Task brief:
Nothing but the lines from the one containing "red trapezoid: (462, 38)" through the one containing "green semicircle: (346, 725)", both included, should be given again, each exactly as written below.

Records for processing:
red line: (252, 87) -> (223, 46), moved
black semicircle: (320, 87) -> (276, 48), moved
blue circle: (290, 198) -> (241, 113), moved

...

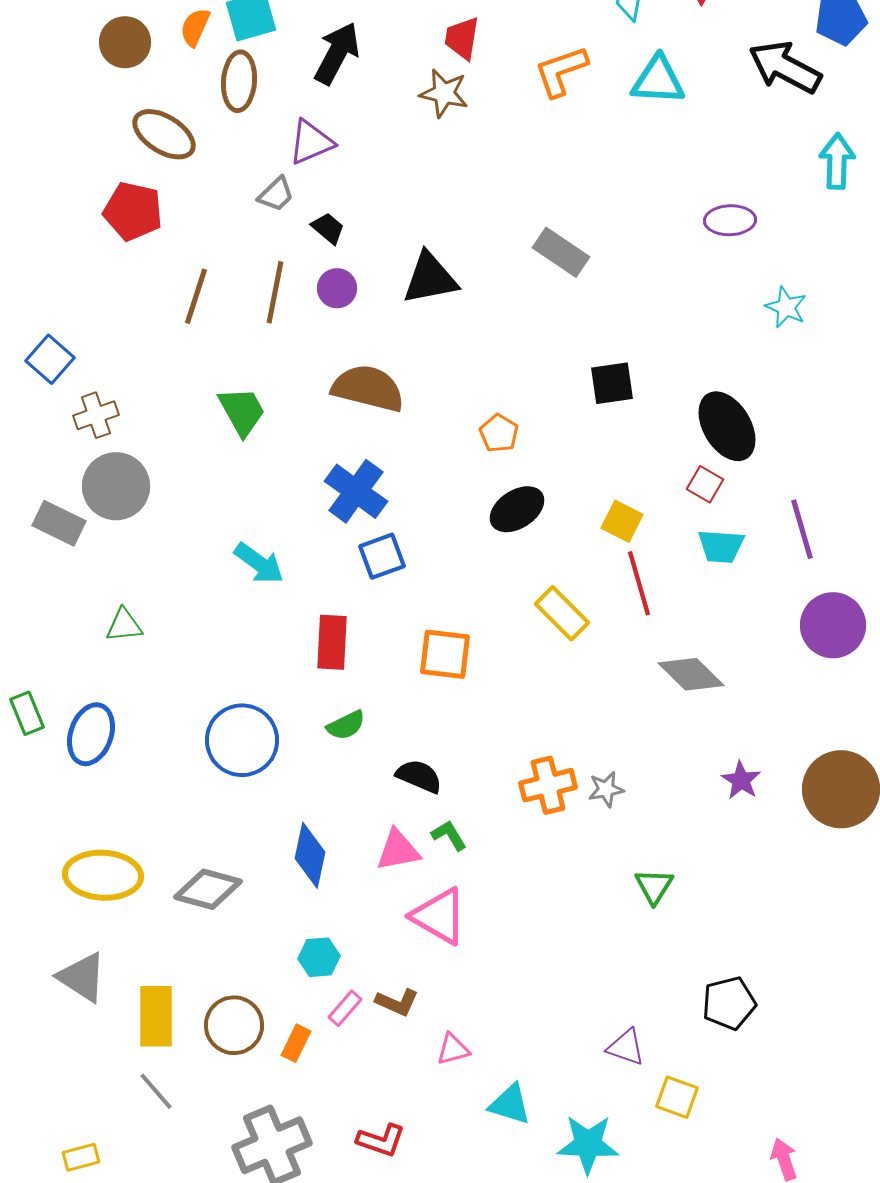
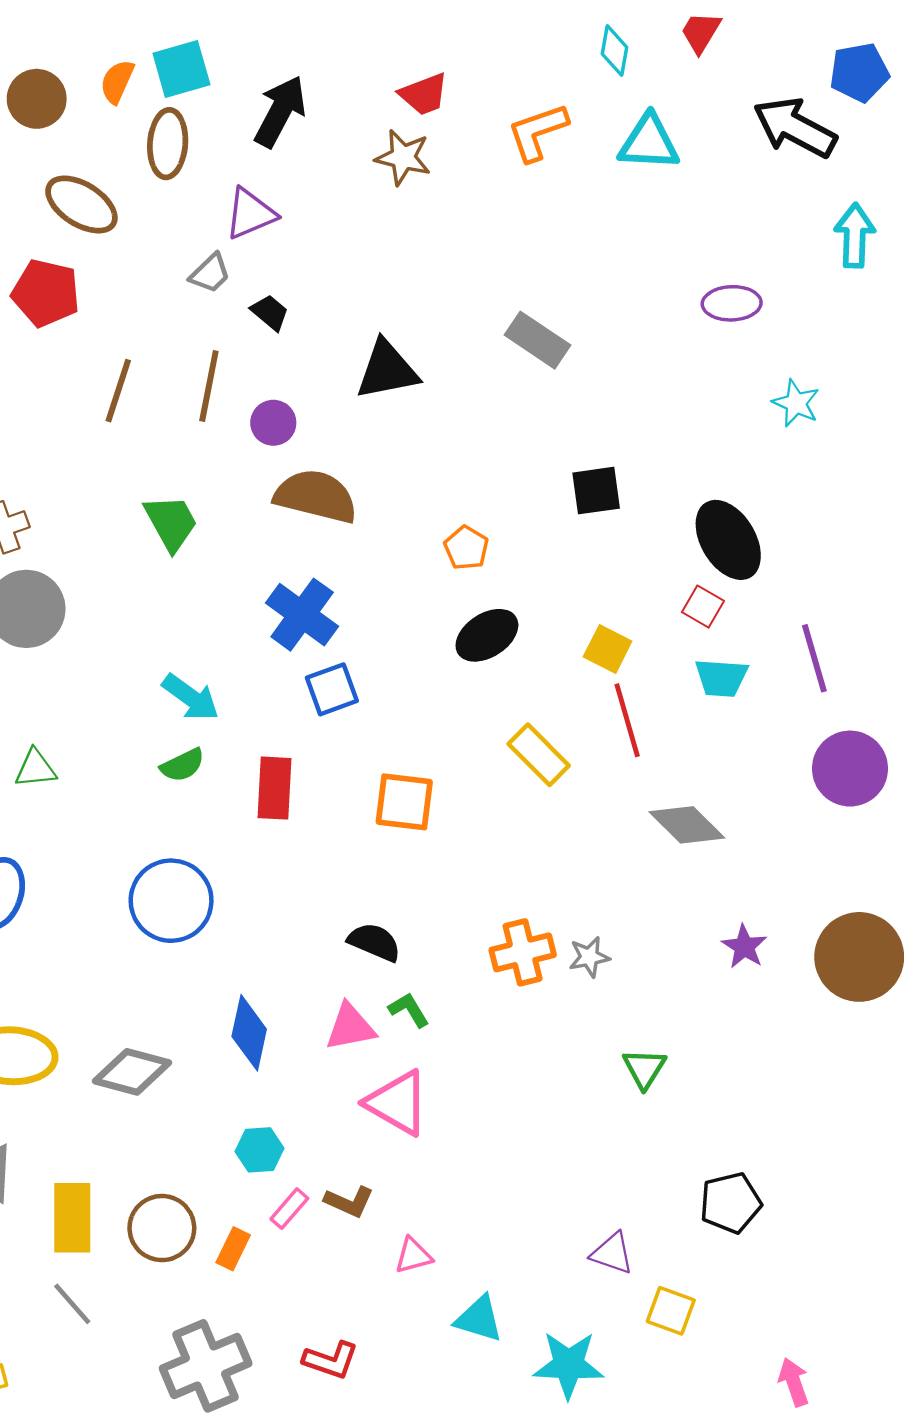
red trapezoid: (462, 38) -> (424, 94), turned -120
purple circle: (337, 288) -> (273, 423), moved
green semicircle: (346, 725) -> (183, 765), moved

...

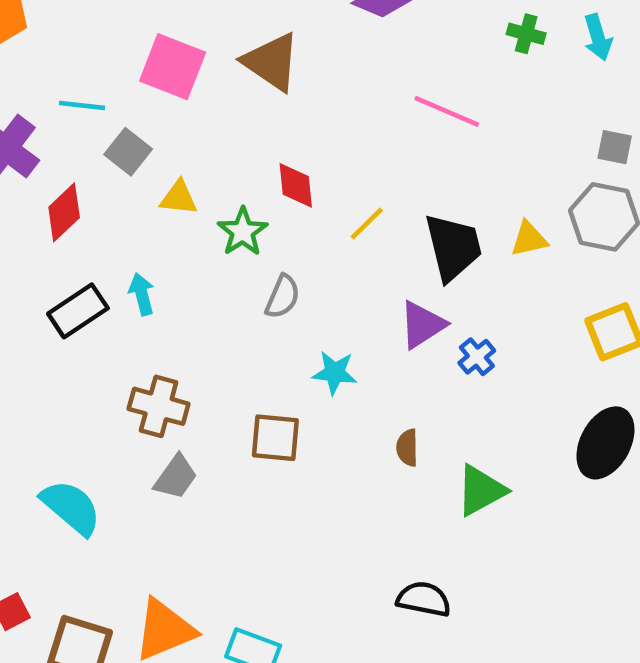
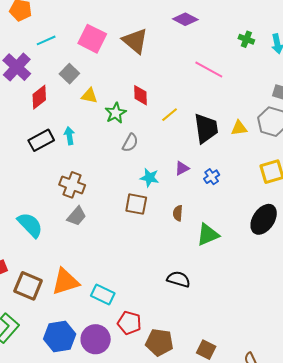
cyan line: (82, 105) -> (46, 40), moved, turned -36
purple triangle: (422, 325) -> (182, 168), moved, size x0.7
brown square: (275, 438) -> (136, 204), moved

Solution:
red trapezoid: (462, 38) -> (424, 94), turned -120
purple circle: (337, 288) -> (273, 423), moved
green semicircle: (346, 725) -> (183, 765), moved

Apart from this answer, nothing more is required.